[Object transformation records]
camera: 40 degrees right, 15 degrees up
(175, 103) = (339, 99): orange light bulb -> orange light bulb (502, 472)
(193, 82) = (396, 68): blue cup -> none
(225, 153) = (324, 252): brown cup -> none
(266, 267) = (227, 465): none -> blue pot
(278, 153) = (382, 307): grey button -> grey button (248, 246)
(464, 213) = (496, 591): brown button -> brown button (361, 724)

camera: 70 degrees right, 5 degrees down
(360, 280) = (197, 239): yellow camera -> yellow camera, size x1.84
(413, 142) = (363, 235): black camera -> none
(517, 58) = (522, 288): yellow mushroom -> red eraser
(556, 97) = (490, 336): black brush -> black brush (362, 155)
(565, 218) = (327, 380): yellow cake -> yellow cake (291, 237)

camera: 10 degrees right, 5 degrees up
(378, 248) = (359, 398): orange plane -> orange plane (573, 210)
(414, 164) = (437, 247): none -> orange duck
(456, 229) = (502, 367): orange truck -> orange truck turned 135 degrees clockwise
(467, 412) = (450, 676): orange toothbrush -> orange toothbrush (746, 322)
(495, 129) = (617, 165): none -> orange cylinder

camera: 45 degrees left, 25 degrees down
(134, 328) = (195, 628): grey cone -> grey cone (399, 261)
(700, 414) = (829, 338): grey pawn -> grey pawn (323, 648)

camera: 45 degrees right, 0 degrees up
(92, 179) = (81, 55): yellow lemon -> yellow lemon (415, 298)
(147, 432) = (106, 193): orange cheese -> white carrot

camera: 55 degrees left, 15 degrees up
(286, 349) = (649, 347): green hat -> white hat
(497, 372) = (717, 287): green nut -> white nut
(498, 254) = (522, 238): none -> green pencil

▶ **Requirement**
Each line of the data above needs to be returned exactly.

▶ **Finished task**
camera: 40 degrees right, 15 degrees up
(175, 103) = (339, 99): orange light bulb -> orange light bulb (502, 472)
(193, 82) = (396, 68): blue cup -> none
(225, 153) = (324, 252): brown cup -> none
(266, 267) = (227, 465): none -> blue pot
(278, 153) = (382, 307): grey button -> grey button (248, 246)
(464, 213) = (496, 591): brown button -> brown button (361, 724)

camera: 70 degrees right, 5 degrees down
(360, 280) = (197, 239): yellow camera -> yellow camera, size x1.84
(413, 142) = (363, 235): black camera -> none
(517, 58) = (522, 288): yellow mushroom -> red eraser
(556, 97) = (490, 336): black brush -> black brush (362, 155)
(565, 218) = (327, 380): yellow cake -> yellow cake (291, 237)

camera: 10 degrees right, 5 degrees up
(378, 248) = (359, 398): orange plane -> orange plane (573, 210)
(414, 164) = (437, 247): none -> orange duck
(456, 229) = (502, 367): orange truck -> orange truck turned 135 degrees clockwise
(467, 412) = (450, 676): orange toothbrush -> orange toothbrush (746, 322)
(495, 129) = (617, 165): none -> orange cylinder

camera: 45 degrees left, 25 degrees down
(134, 328) = (195, 628): grey cone -> grey cone (399, 261)
(700, 414) = (829, 338): grey pawn -> grey pawn (323, 648)

camera: 45 degrees right, 0 degrees up
(92, 179) = (81, 55): yellow lemon -> yellow lemon (415, 298)
(147, 432) = (106, 193): orange cheese -> white carrot

camera: 55 degrees left, 15 degrees up
(286, 349) = (649, 347): green hat -> white hat
(497, 372) = (717, 287): green nut -> white nut
(498, 254) = (522, 238): none -> green pencil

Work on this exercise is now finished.